> _WORK TO COMPLETE_:
Keep every line in which "hexagon" occurs and drop the rest of the data.

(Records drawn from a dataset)

++++++++++

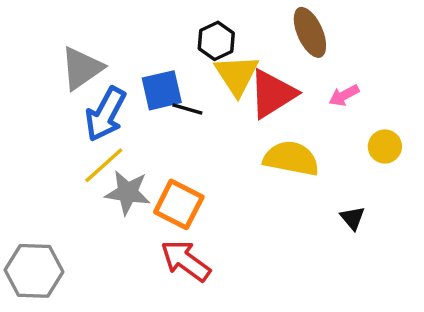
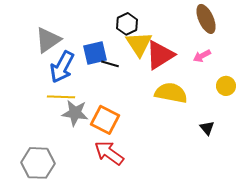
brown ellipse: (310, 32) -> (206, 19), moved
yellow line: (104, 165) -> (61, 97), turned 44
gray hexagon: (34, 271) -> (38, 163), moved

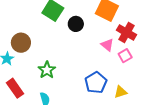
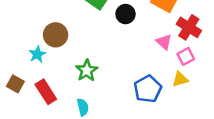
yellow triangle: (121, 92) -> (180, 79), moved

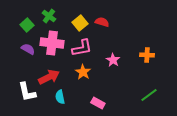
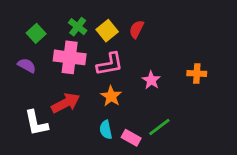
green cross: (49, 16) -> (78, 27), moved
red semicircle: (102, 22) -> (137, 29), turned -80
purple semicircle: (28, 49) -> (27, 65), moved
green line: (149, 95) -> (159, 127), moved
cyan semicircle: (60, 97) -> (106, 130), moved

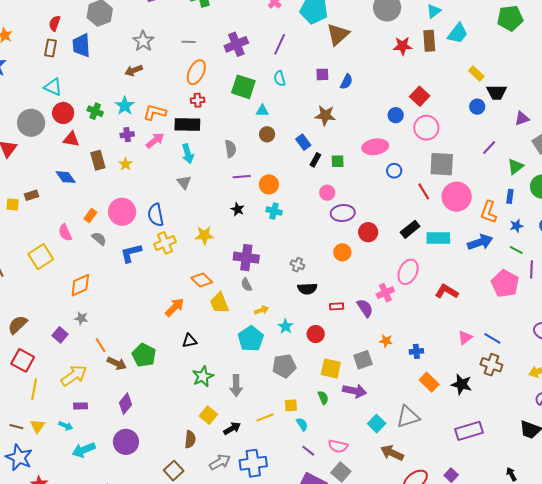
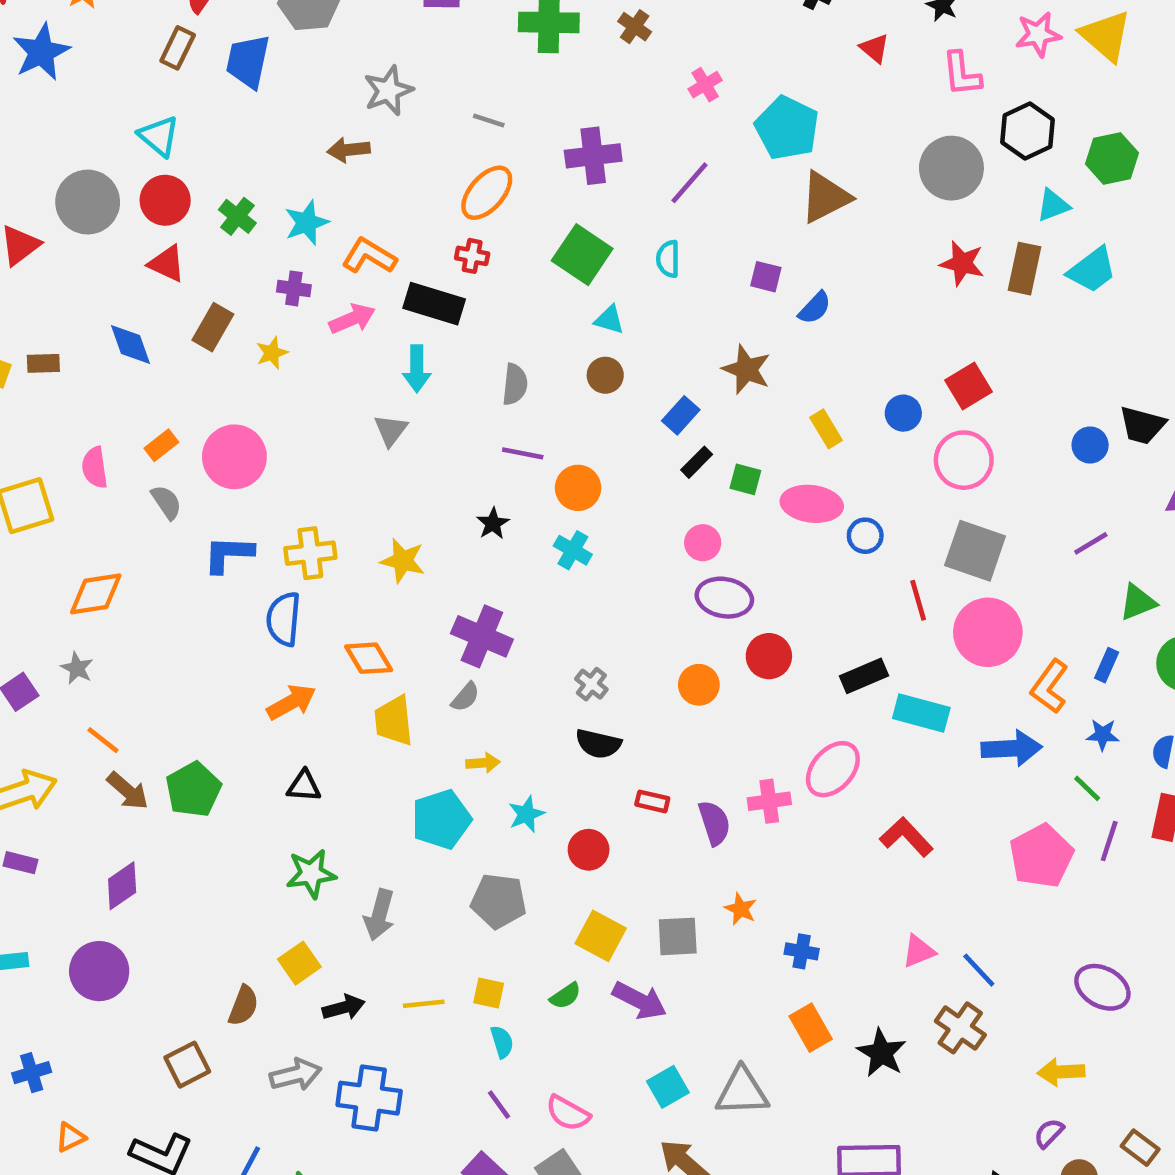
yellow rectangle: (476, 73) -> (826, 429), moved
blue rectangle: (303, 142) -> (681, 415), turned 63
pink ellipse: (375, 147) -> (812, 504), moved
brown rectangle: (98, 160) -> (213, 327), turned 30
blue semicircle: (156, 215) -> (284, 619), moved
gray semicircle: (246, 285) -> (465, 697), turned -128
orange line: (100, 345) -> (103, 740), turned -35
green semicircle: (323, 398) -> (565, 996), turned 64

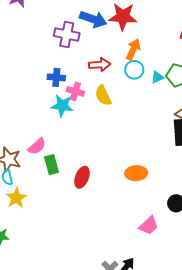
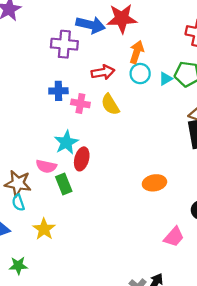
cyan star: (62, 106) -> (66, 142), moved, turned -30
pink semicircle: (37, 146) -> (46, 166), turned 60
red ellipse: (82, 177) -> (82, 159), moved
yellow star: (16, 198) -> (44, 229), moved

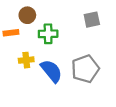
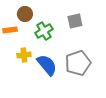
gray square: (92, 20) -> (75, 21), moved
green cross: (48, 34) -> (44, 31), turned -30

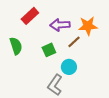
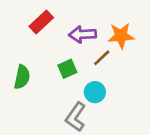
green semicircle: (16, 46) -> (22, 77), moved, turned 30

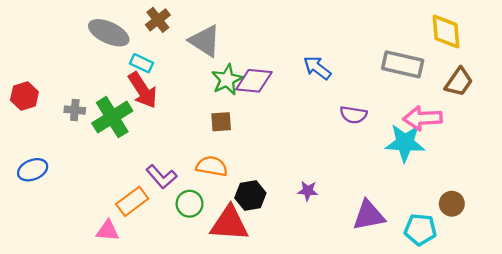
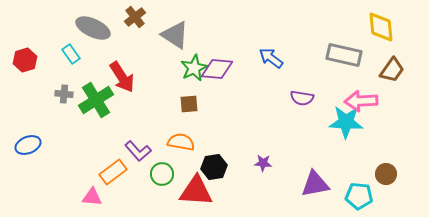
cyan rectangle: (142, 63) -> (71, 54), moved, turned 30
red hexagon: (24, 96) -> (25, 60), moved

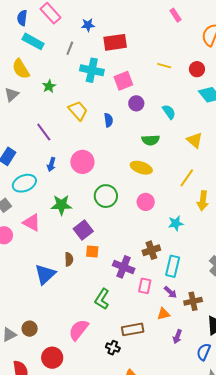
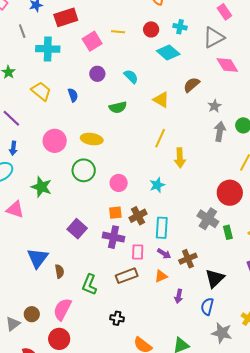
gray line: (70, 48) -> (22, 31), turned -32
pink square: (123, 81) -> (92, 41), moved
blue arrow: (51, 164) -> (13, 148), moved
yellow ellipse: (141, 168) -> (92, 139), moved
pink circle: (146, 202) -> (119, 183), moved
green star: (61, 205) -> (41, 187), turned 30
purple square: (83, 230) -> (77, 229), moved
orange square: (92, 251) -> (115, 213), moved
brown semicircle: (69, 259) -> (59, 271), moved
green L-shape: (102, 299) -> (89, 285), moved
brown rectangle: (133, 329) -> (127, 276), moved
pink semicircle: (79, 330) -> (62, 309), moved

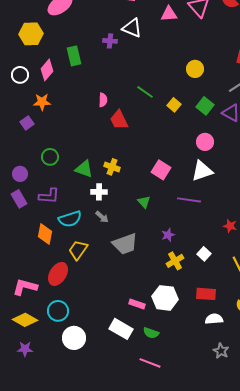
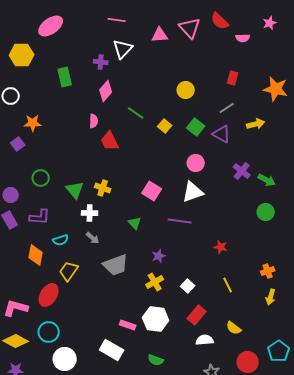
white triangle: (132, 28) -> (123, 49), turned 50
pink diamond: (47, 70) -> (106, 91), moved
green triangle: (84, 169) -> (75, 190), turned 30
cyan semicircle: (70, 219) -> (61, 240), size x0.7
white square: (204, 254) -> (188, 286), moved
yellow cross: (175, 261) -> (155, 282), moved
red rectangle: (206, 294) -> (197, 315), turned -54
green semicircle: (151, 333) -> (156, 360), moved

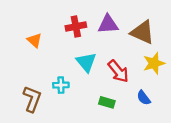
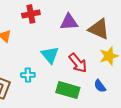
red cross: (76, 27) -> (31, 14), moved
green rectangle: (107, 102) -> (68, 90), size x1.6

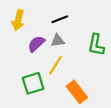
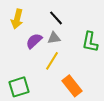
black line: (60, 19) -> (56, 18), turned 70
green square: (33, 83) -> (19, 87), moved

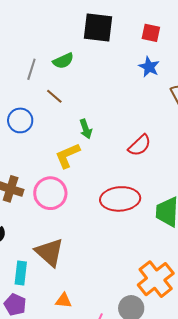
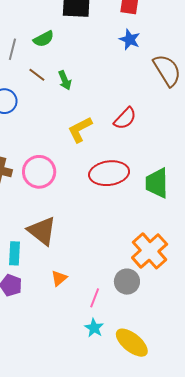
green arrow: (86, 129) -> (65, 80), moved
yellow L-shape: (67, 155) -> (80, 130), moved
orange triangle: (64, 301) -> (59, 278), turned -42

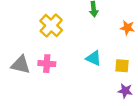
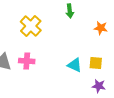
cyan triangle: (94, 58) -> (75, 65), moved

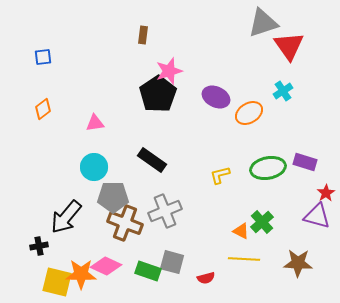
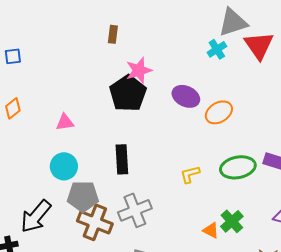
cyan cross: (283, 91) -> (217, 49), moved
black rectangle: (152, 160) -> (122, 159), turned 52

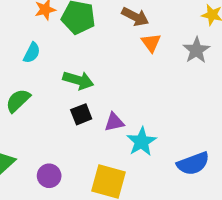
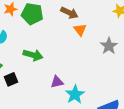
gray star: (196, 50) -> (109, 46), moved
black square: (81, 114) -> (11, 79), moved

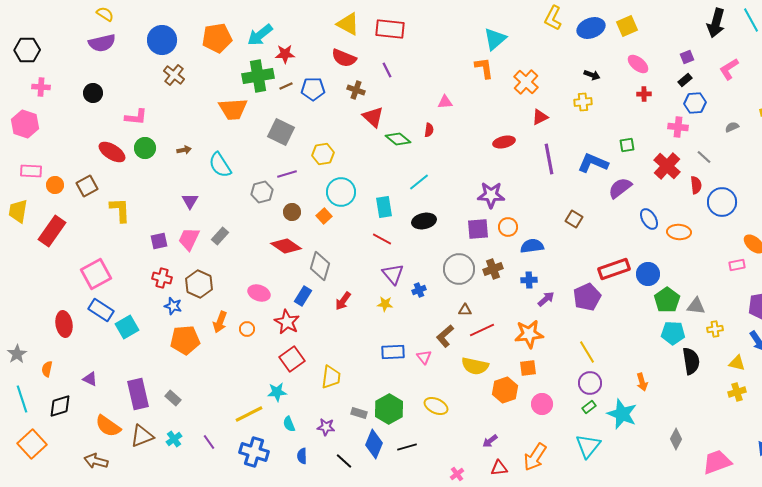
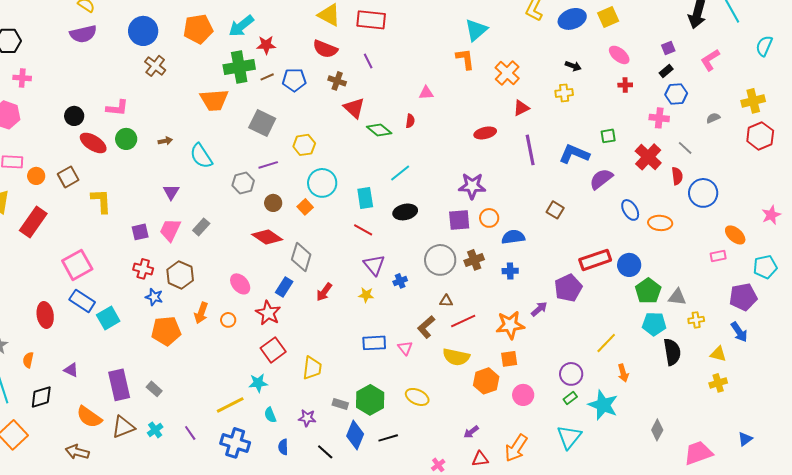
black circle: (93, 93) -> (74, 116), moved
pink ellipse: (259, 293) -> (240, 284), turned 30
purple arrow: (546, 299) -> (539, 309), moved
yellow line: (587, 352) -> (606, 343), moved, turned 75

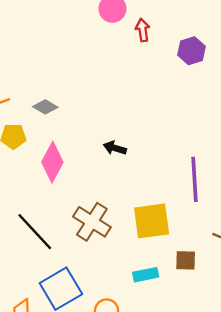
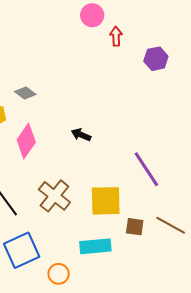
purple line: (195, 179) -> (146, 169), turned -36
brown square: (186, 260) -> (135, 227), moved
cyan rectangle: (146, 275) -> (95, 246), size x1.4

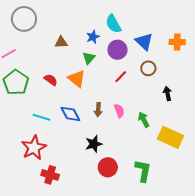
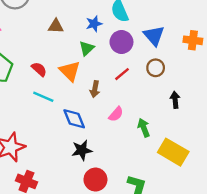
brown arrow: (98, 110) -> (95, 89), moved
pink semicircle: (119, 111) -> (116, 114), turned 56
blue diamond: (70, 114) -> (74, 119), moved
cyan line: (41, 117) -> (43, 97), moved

++++++++++

> _ANSWER SPACE_:
gray hexagon: (34, 271) -> (38, 163), moved
red hexagon: (24, 96) -> (25, 60), moved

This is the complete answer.